The listing below contains a span that opens with the line containing "C3: 100nF (n8, n13) -> 150nF (n8, n13)" and closes with the line containing "R10: 120k (n9, n11) -> none". Return that span exactly.

* Given entries:

--

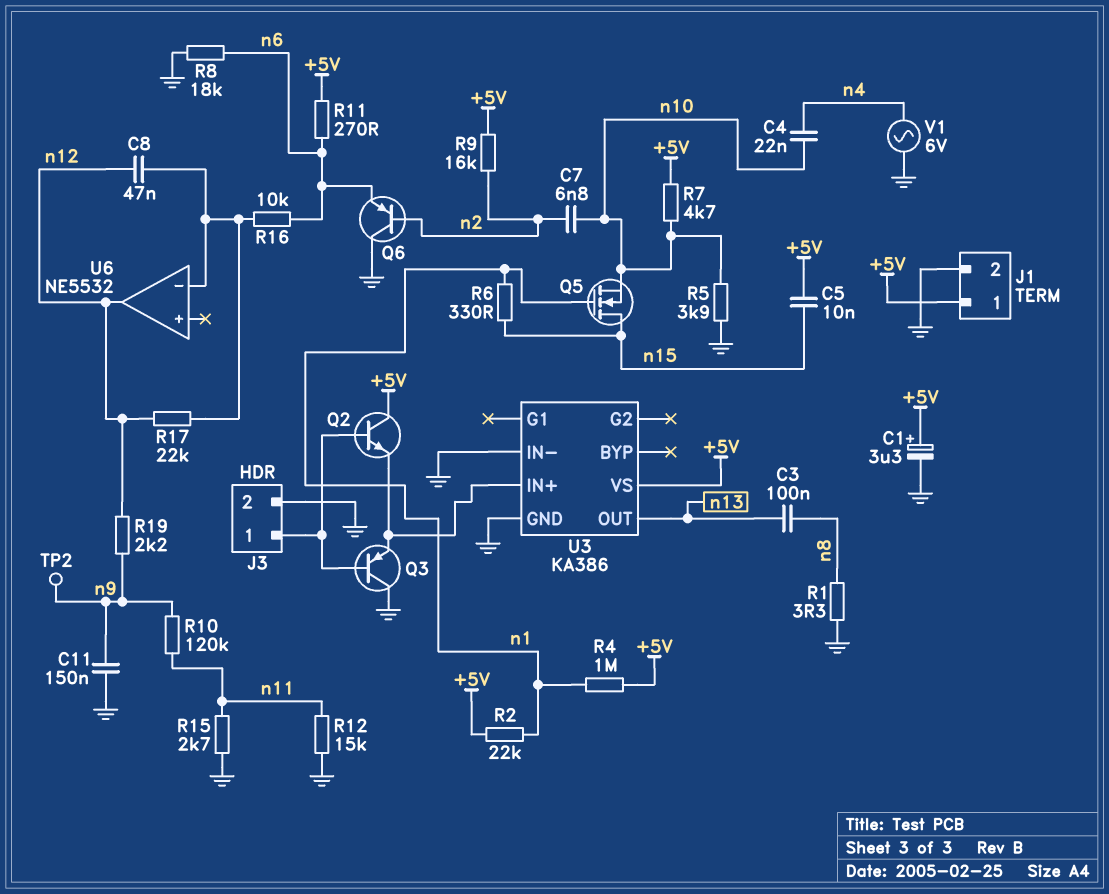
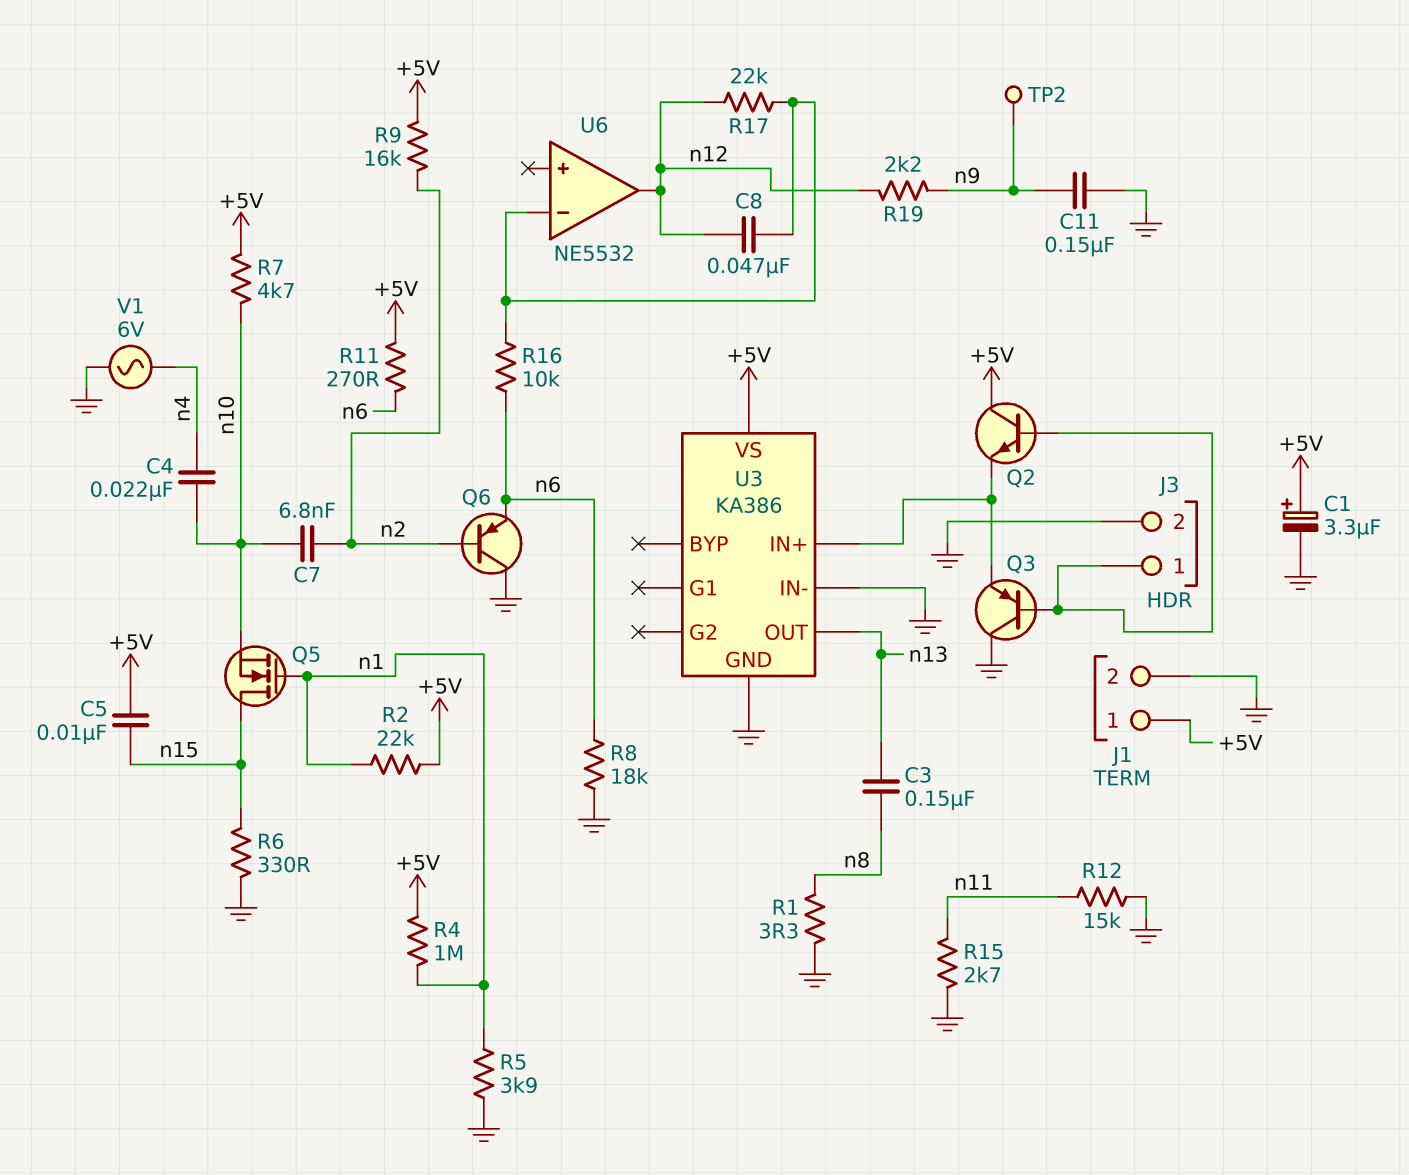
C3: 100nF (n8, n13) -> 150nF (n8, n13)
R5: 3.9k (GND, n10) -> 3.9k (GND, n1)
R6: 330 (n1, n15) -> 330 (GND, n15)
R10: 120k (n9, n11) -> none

--

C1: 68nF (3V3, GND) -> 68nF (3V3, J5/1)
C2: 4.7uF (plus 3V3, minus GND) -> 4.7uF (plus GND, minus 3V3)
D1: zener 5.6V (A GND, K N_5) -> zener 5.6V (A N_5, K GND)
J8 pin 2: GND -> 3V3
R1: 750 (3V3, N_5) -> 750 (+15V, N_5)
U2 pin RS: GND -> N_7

--

* Exercise response:
C3: 100nF (n8, n13) -> 150nF (n8, n13)
R5: 3.9k (GND, n10) -> 3.9k (GND, n1)
R6: 330 (n1, n15) -> 330 (GND, n15)
R10: 120k (n9, n11) -> none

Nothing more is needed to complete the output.